● **YOUR GOAL**:
Using the entries that follow, write out the line containing "(320, 540) = (290, 465): blue", the line containing "(297, 80) = (135, 186): turquoise", and every line between them, exactly and nothing else.

● **RECORDS TO USE**:
******
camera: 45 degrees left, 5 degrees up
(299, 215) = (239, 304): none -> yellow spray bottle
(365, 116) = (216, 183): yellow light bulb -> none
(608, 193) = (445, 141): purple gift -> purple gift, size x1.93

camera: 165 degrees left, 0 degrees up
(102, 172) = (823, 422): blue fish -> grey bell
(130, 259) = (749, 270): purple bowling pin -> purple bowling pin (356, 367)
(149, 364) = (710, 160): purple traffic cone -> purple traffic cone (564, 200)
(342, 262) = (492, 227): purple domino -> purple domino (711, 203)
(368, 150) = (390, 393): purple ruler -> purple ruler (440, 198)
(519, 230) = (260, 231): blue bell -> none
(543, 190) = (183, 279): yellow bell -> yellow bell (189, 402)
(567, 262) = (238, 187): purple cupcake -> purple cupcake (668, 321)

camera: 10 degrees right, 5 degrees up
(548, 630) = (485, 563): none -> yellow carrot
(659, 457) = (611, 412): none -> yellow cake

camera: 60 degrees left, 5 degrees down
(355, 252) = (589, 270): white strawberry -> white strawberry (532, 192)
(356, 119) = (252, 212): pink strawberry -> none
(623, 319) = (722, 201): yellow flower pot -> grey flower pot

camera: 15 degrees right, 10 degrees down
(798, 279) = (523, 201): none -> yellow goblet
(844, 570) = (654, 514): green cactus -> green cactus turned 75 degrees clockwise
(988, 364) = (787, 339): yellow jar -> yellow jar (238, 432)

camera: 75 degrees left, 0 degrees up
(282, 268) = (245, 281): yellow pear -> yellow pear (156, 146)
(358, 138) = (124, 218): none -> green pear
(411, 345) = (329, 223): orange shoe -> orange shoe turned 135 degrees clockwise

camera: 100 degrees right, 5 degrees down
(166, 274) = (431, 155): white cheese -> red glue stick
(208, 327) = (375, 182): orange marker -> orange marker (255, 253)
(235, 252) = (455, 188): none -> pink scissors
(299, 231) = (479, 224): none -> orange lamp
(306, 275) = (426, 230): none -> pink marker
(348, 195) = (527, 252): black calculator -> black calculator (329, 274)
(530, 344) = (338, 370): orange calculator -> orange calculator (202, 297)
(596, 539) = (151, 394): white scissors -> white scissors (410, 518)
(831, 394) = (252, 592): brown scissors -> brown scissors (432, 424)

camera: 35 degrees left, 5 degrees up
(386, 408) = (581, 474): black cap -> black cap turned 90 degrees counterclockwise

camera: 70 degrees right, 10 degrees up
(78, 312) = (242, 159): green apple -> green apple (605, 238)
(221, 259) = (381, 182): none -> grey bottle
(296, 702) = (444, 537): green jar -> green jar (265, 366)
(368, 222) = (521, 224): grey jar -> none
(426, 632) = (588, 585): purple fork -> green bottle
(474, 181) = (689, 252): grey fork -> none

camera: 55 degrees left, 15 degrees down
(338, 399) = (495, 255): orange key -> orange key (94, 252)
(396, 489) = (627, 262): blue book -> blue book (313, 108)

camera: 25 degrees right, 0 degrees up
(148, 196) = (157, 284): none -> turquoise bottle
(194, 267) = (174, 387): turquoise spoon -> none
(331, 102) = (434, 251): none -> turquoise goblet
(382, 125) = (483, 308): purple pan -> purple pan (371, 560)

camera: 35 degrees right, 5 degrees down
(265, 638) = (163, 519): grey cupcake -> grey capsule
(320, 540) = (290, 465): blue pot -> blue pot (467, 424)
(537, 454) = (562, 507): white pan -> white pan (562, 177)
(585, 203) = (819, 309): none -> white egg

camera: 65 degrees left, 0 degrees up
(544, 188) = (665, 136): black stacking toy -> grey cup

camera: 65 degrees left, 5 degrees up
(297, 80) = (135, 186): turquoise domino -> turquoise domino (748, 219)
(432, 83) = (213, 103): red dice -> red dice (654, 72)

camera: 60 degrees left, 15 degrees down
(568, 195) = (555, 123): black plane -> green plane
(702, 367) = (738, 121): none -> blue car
******
● **WRITTEN REPLY**:
(320, 540) = (290, 465): blue pot -> blue pot (467, 424)
(537, 454) = (562, 507): white pan -> white pan (562, 177)
(585, 203) = (819, 309): none -> white egg

camera: 65 degrees left, 0 degrees up
(544, 188) = (665, 136): black stacking toy -> grey cup

camera: 65 degrees left, 5 degrees up
(297, 80) = (135, 186): turquoise domino -> turquoise domino (748, 219)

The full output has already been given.